Problem details:
Repeat the listing exactly. Do not carry over any pictures.
──────── Exercise data
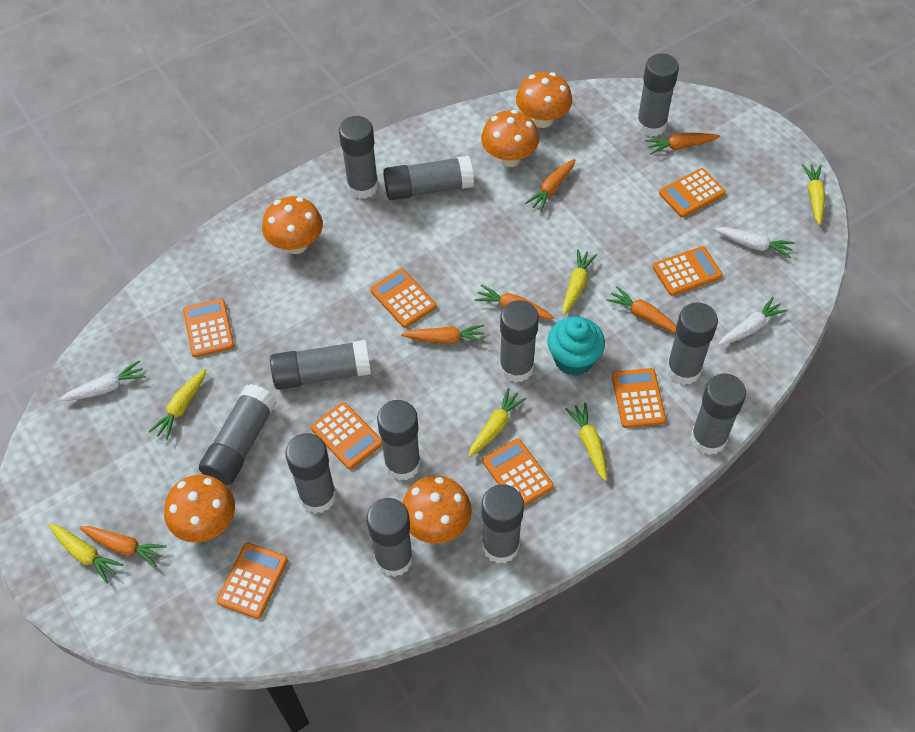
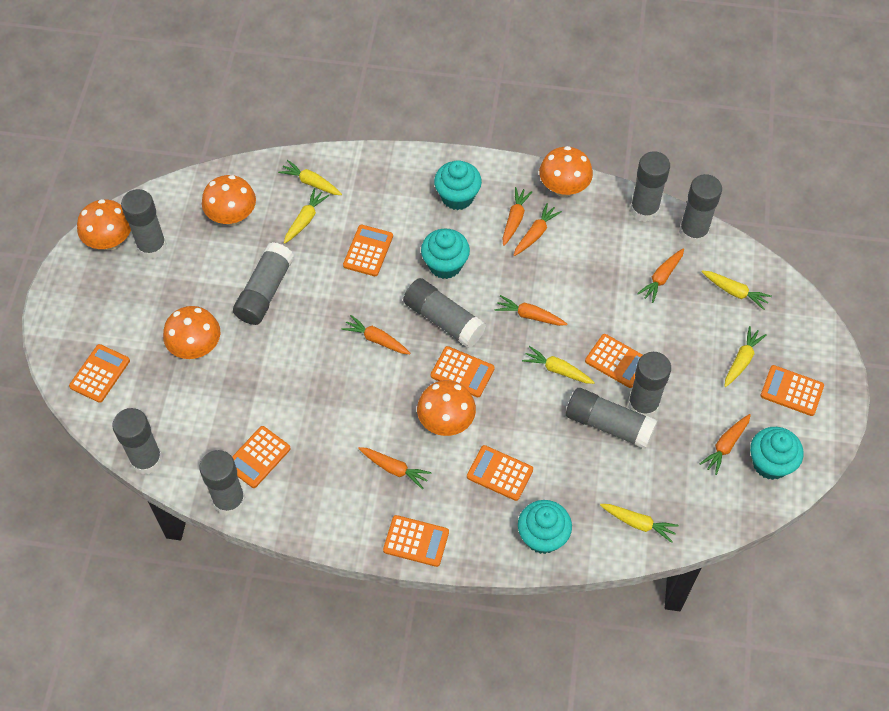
grey glue stick: 12 -> 9
orange carrot: 6 -> 7
turquoise cupcake: 1 -> 4
white carrot: 3 -> 0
────────────────
Completed task:
grey glue stick: 12 -> 9
orange carrot: 6 -> 7
turquoise cupcake: 1 -> 4
white carrot: 3 -> 0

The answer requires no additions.